## WHAT THE EXERCISE ASKS
Please restate word for word the lines of the entries below from the one with "purple star: (153, 26) -> (165, 101), moved" to the one with "pink line: (107, 862)", inclusive, and leave out every picture.

START DATA FOR REVIEW

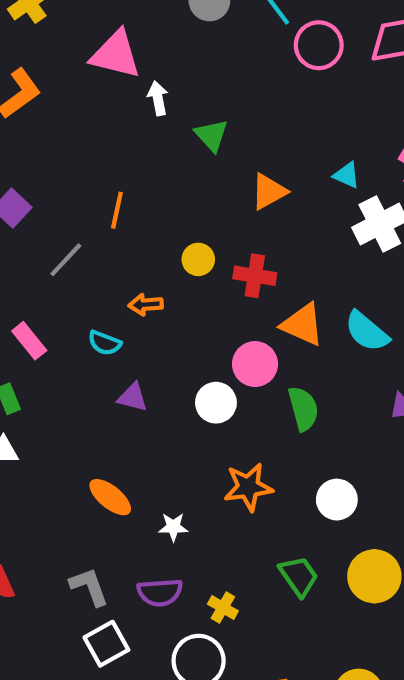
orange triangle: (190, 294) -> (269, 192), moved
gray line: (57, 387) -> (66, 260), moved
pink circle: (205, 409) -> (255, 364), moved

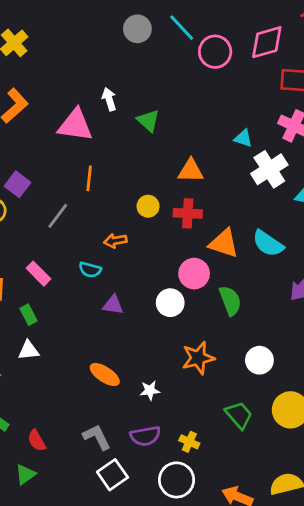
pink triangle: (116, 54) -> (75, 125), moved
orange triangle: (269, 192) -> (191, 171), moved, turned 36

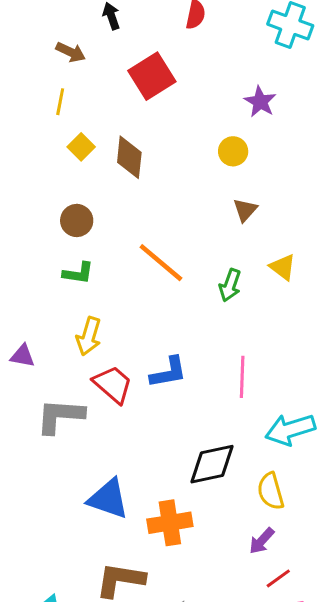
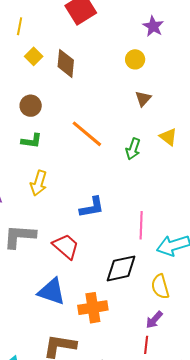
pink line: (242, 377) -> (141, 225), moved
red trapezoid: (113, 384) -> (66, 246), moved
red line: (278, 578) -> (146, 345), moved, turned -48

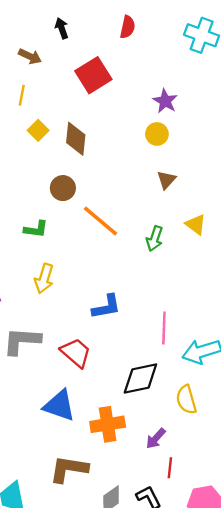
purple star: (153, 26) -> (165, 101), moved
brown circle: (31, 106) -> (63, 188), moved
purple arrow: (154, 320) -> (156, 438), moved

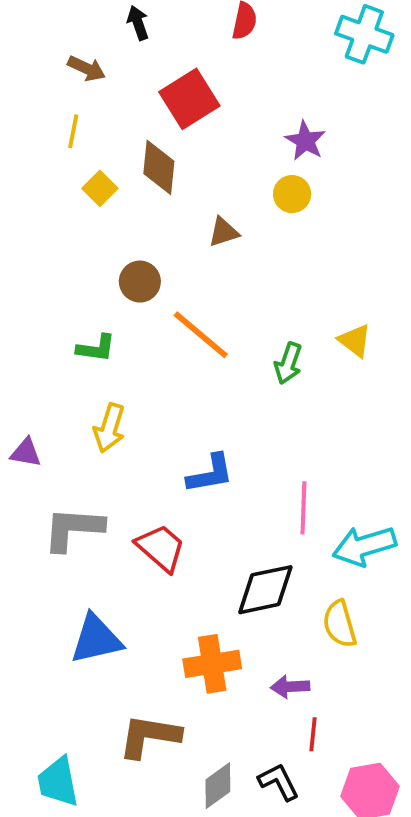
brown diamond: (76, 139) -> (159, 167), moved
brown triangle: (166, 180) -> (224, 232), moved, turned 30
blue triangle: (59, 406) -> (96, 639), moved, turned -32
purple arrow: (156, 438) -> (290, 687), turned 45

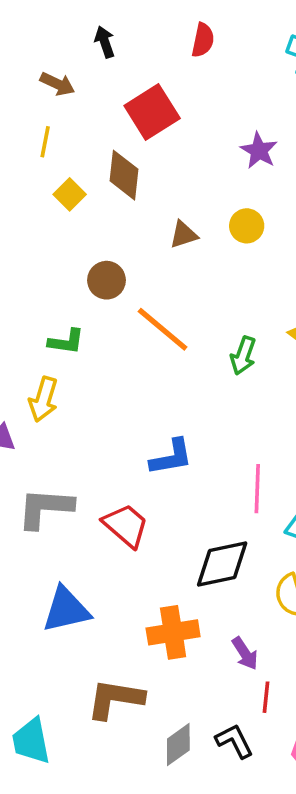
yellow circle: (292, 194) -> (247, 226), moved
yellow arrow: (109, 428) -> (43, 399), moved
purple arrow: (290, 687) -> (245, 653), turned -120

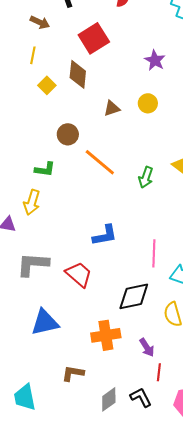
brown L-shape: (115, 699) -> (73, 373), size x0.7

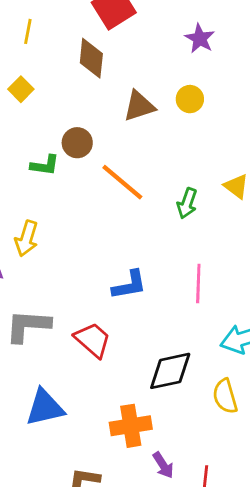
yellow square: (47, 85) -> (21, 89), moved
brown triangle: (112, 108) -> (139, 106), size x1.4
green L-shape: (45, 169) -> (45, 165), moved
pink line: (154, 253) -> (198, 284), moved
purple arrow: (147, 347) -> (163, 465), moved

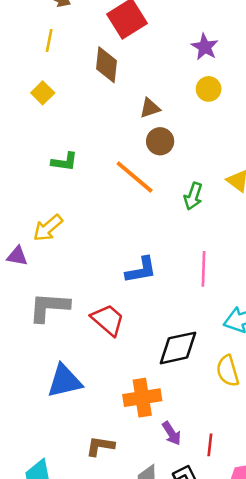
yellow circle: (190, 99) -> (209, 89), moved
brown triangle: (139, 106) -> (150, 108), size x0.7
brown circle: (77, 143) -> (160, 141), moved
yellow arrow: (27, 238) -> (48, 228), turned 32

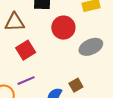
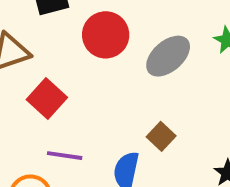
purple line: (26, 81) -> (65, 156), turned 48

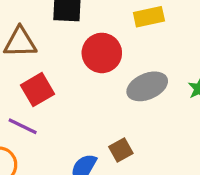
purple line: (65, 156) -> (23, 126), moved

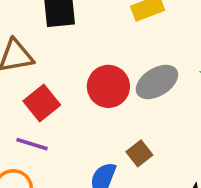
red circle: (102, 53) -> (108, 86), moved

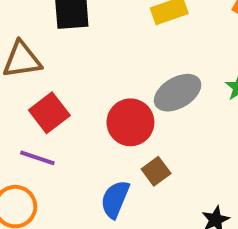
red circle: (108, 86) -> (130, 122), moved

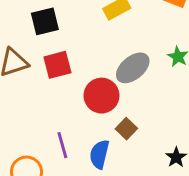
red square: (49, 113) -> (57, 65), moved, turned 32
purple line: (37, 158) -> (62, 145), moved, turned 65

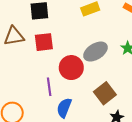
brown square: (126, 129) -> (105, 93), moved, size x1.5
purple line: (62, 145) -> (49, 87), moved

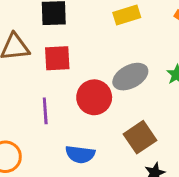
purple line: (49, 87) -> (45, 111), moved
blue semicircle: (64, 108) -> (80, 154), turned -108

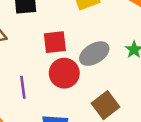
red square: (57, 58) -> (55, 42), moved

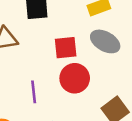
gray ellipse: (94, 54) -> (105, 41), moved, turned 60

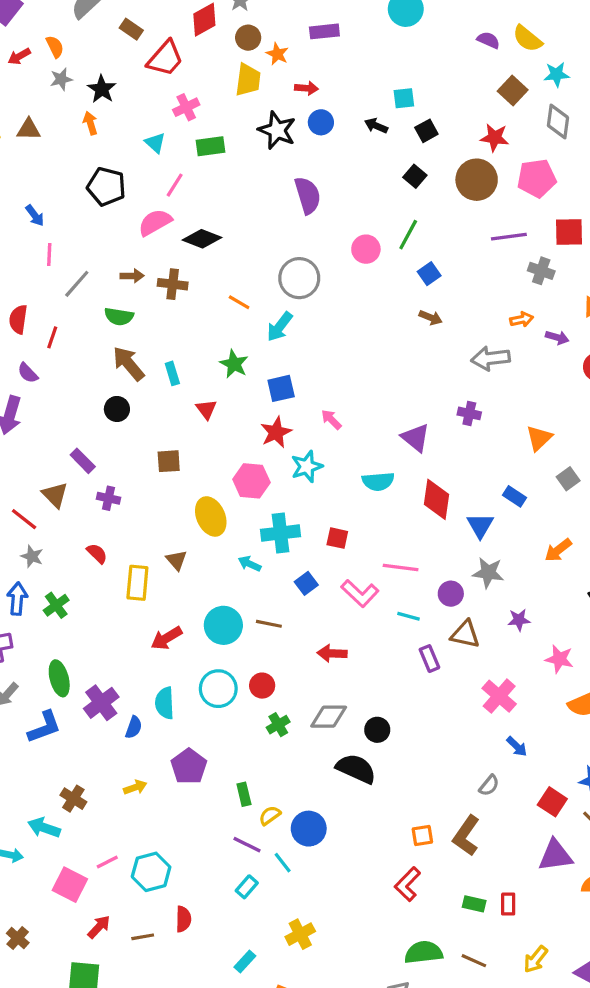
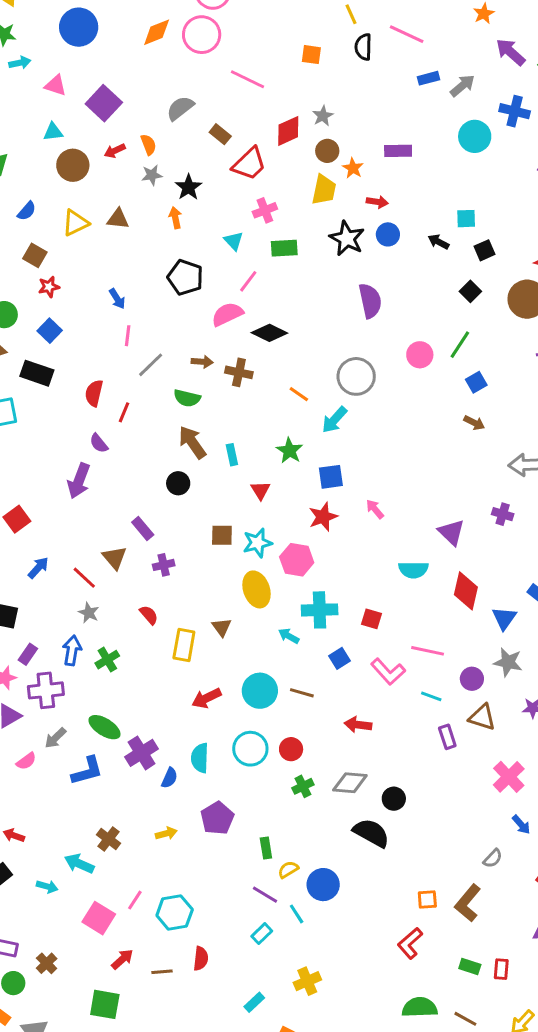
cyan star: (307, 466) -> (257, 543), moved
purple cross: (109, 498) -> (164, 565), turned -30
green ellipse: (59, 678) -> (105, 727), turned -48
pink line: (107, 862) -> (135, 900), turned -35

END DATA FOR REVIEW
START DATA FOR REVIEW

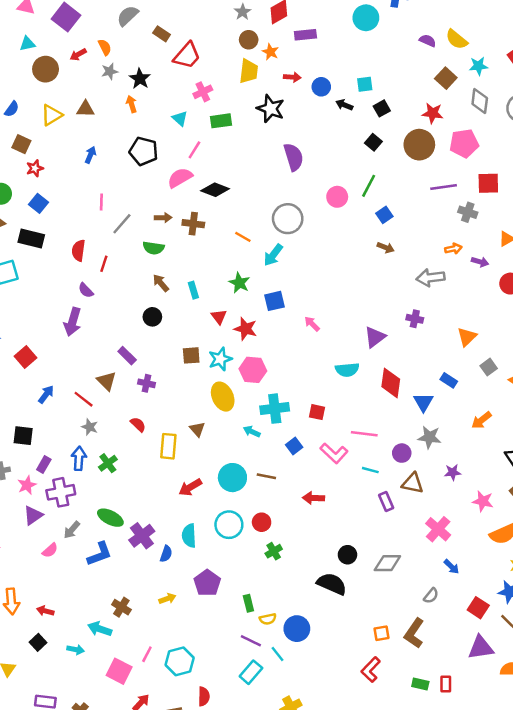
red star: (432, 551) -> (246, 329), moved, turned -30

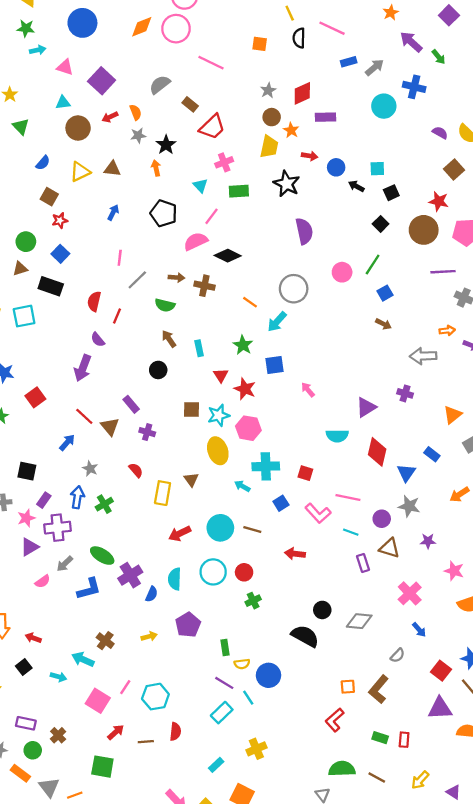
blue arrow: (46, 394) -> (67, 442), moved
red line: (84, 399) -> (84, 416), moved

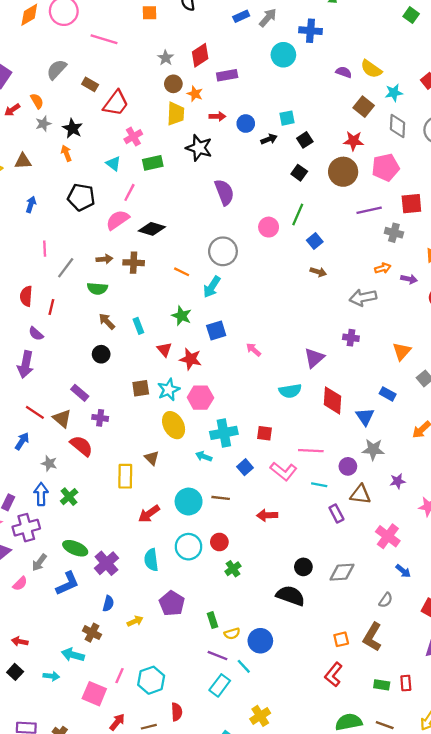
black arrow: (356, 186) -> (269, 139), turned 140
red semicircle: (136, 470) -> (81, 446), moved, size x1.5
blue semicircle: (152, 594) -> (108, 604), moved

END DATA FOR REVIEW

## EXERCISE RESPONSE
purple star: (153, 26) -> (165, 101), moved
brown circle: (31, 106) -> (63, 188), moved
purple arrow: (154, 320) -> (156, 438), moved

brown diamond: (76, 139) -> (159, 167), moved
brown triangle: (166, 180) -> (224, 232), moved, turned 30
blue triangle: (59, 406) -> (96, 639), moved, turned -32
purple arrow: (156, 438) -> (290, 687), turned 45

yellow circle: (292, 194) -> (247, 226), moved
yellow arrow: (109, 428) -> (43, 399), moved
purple arrow: (290, 687) -> (245, 653), turned -120

brown L-shape: (115, 699) -> (73, 373), size x0.7

yellow square: (47, 85) -> (21, 89), moved
brown triangle: (112, 108) -> (139, 106), size x1.4
green L-shape: (45, 169) -> (45, 165), moved
pink line: (154, 253) -> (198, 284), moved
purple arrow: (147, 347) -> (163, 465), moved

yellow circle: (190, 99) -> (209, 89), moved
brown triangle: (139, 106) -> (150, 108), size x0.7
brown circle: (77, 143) -> (160, 141), moved
yellow arrow: (27, 238) -> (48, 228), turned 32

purple line: (26, 81) -> (65, 156), turned 48

purple line: (65, 156) -> (23, 126), moved

red circle: (102, 53) -> (108, 86), moved

red circle: (108, 86) -> (130, 122), moved

red square: (49, 113) -> (57, 65), moved, turned 32
purple line: (37, 158) -> (62, 145), moved, turned 65

brown square: (126, 129) -> (105, 93), moved, size x1.5
purple line: (62, 145) -> (49, 87), moved

purple line: (49, 87) -> (45, 111), moved
blue semicircle: (64, 108) -> (80, 154), turned -108

red square: (57, 58) -> (55, 42), moved

gray ellipse: (94, 54) -> (105, 41), moved, turned 60

cyan star: (307, 466) -> (257, 543), moved
purple cross: (109, 498) -> (164, 565), turned -30
green ellipse: (59, 678) -> (105, 727), turned -48
pink line: (107, 862) -> (135, 900), turned -35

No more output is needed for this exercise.